TO DO:
Reproduce the listing below exactly. Pictures do not belong in the copy.

DATA:
_____
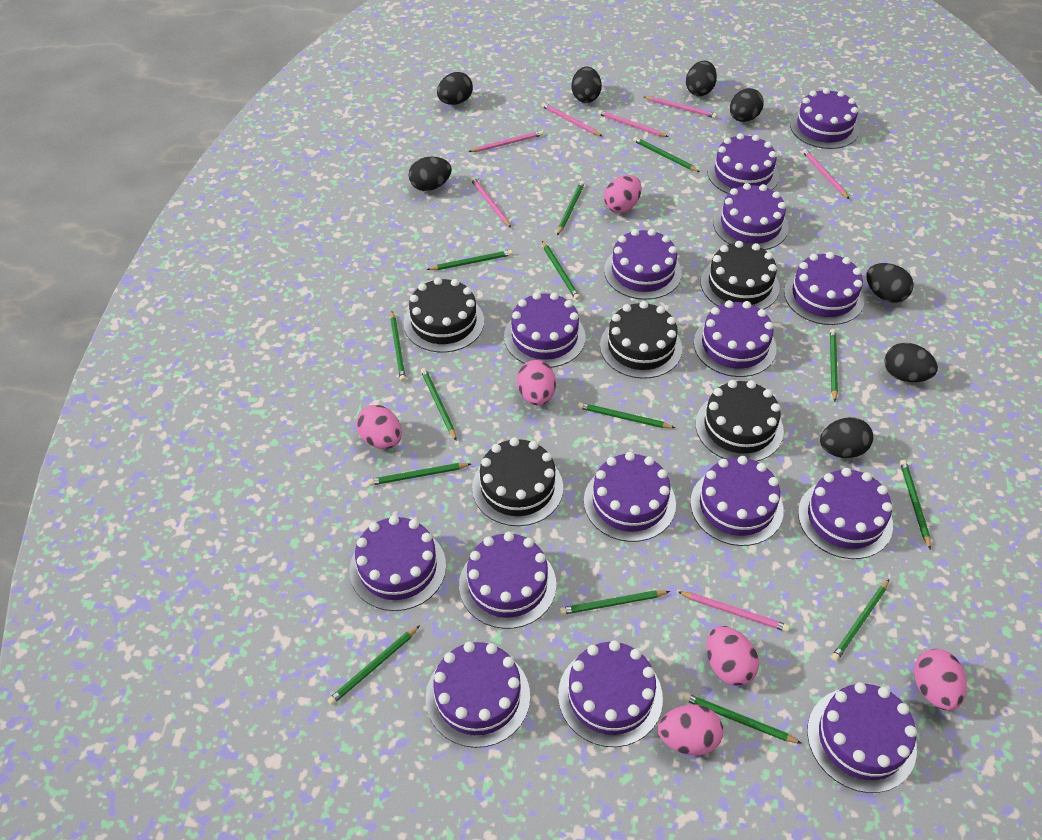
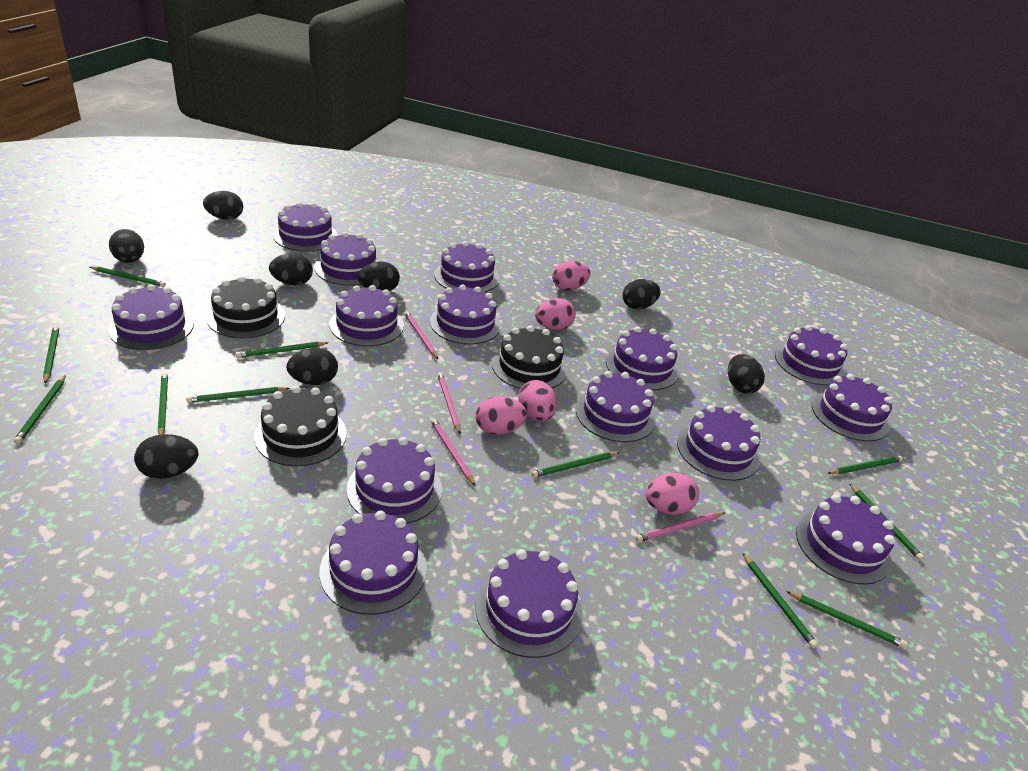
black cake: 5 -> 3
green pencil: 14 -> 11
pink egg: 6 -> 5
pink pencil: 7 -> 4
_____
FINISHED EXERCISE:
black cake: 5 -> 3
green pencil: 14 -> 11
pink egg: 6 -> 5
pink pencil: 7 -> 4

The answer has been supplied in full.